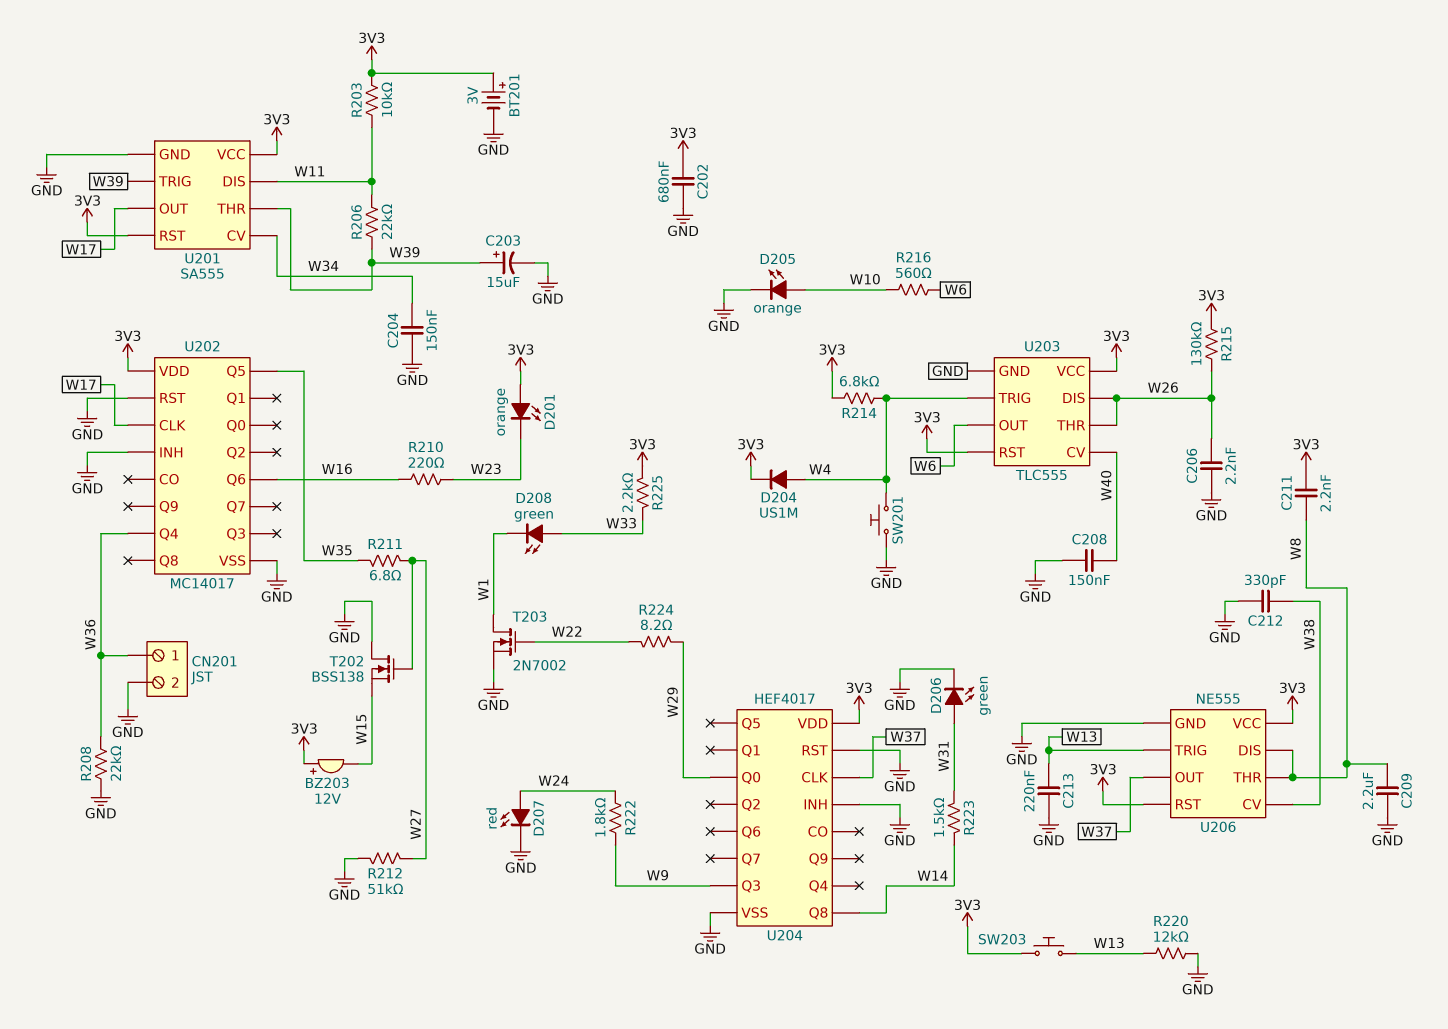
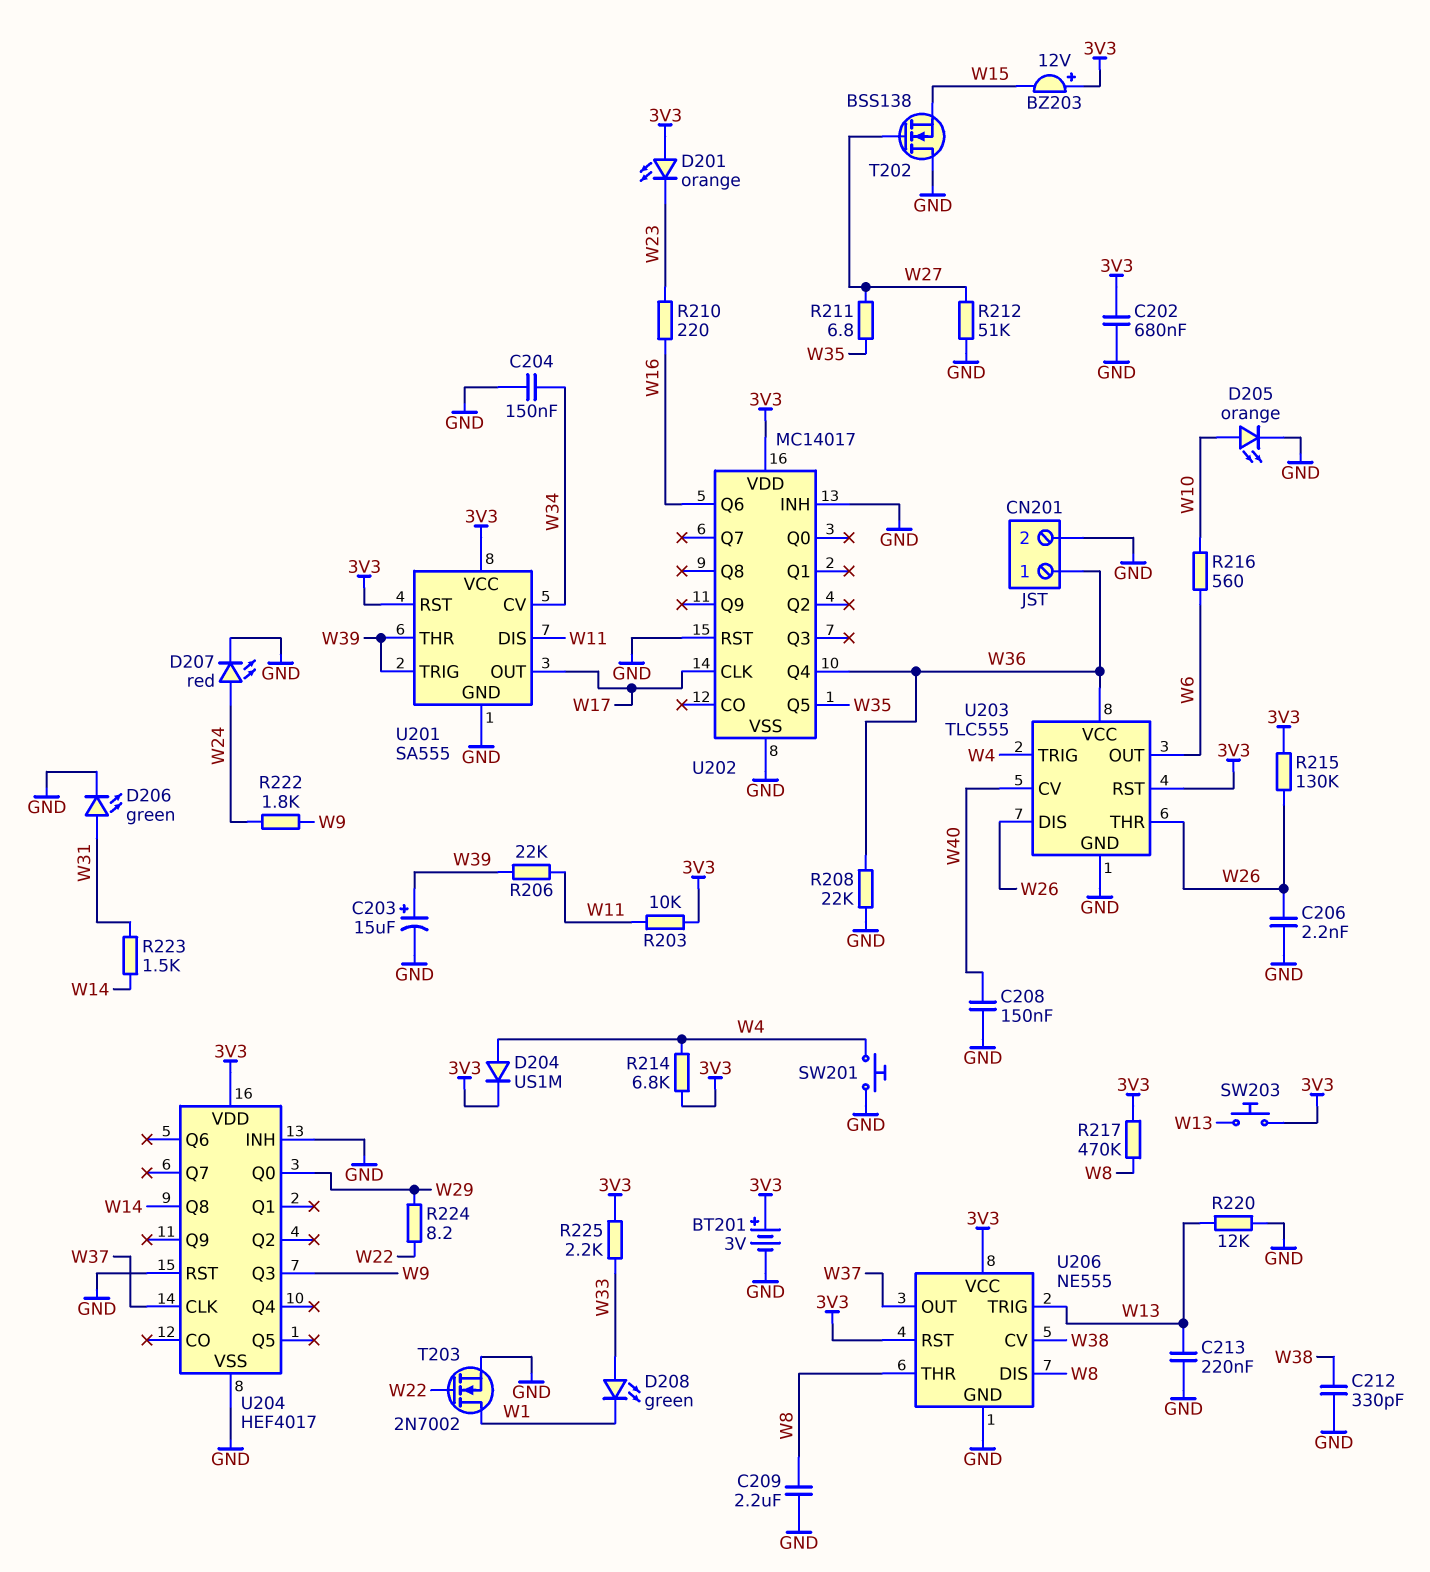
C211: 2.2nF (3V3, W8) -> none
R217: none -> 470k (3V3, W8)
U203 pin VCC: 3V3 -> W36

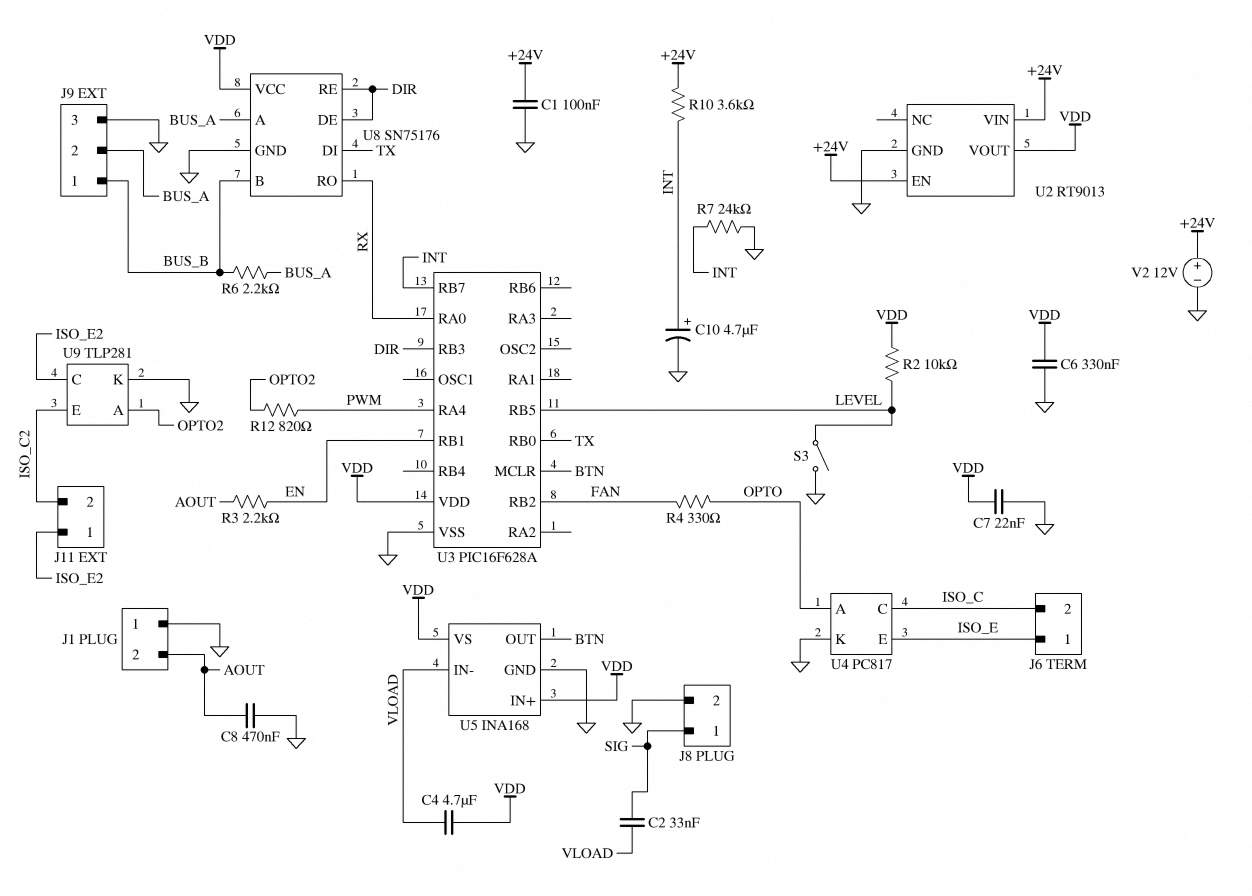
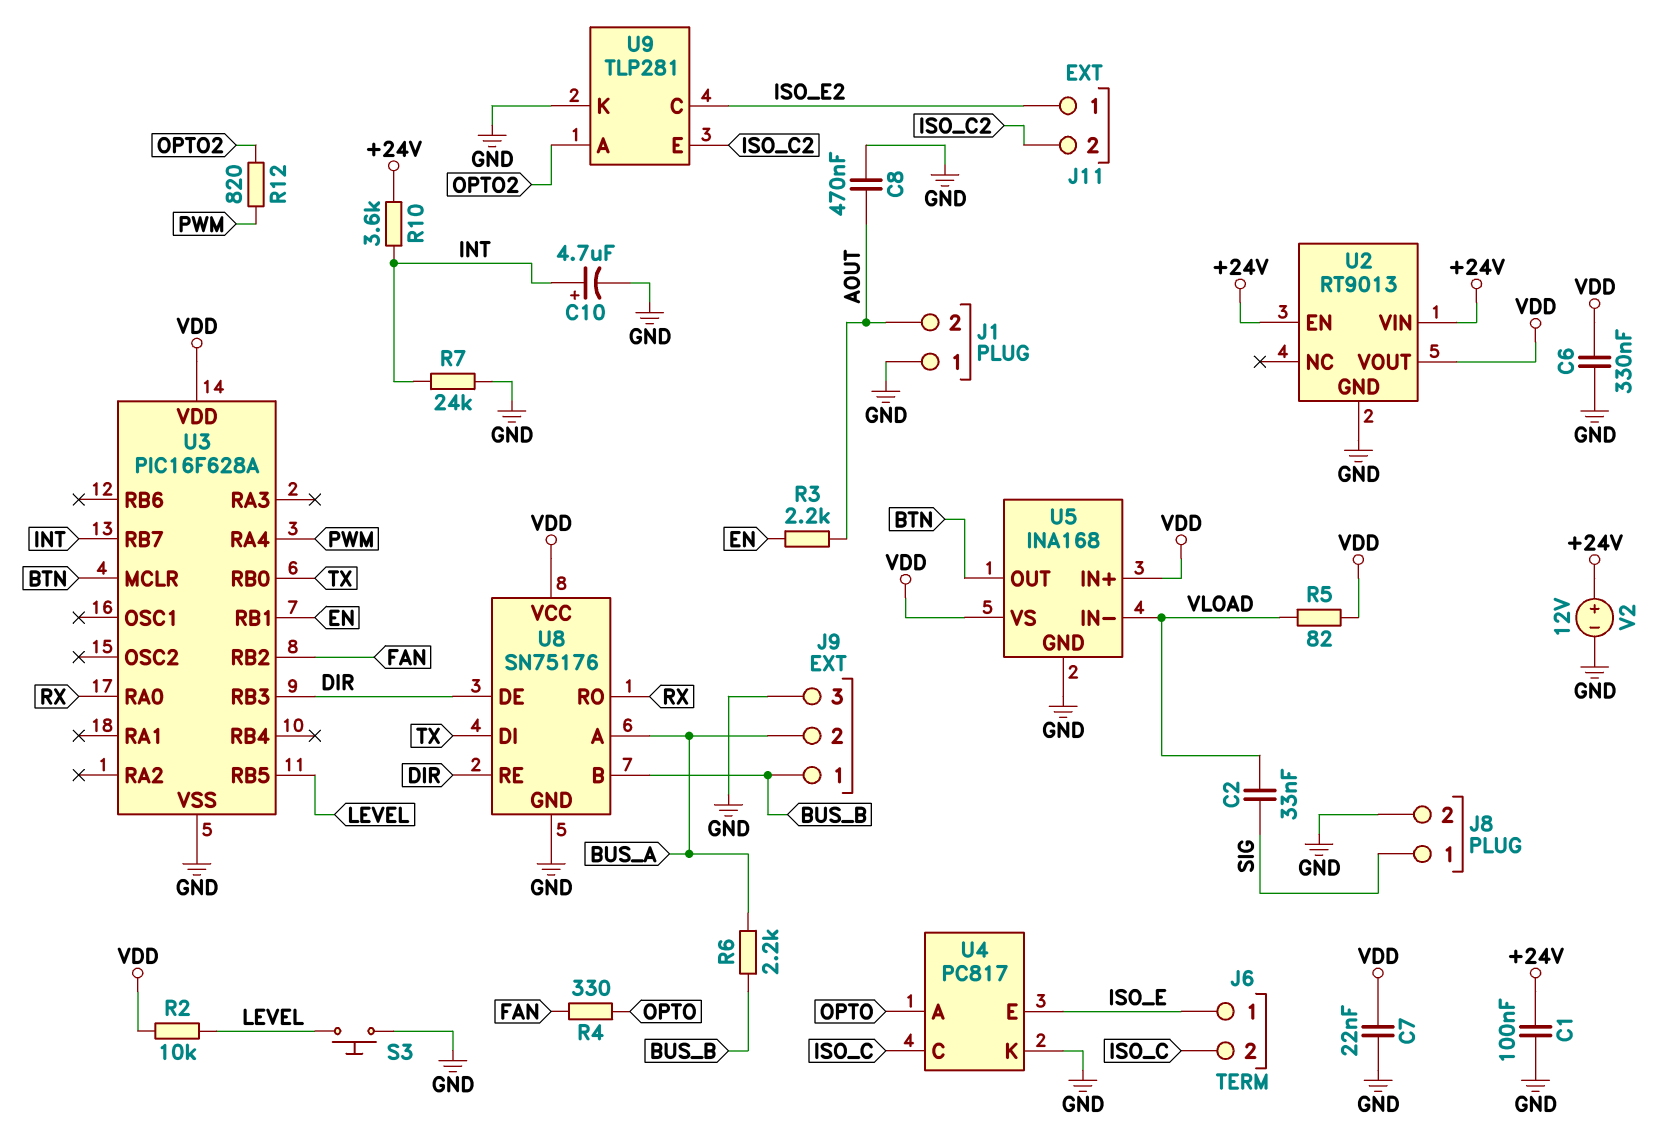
C4: 4.7uF (VDD, VLOAD) -> none
R5: none -> 82 (VDD, VLOAD)
S3: switch (GND, LEVEL) -> button (GND, LEVEL)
★ ★ ★ ★
== Problem ==
Would you please copy every line from the listing above that contains the word "none"?

== Answer below ==
C211: 2.2nF (3V3, W8) -> none
R217: none -> 470k (3V3, W8)
C4: 4.7uF (VDD, VLOAD) -> none
R5: none -> 82 (VDD, VLOAD)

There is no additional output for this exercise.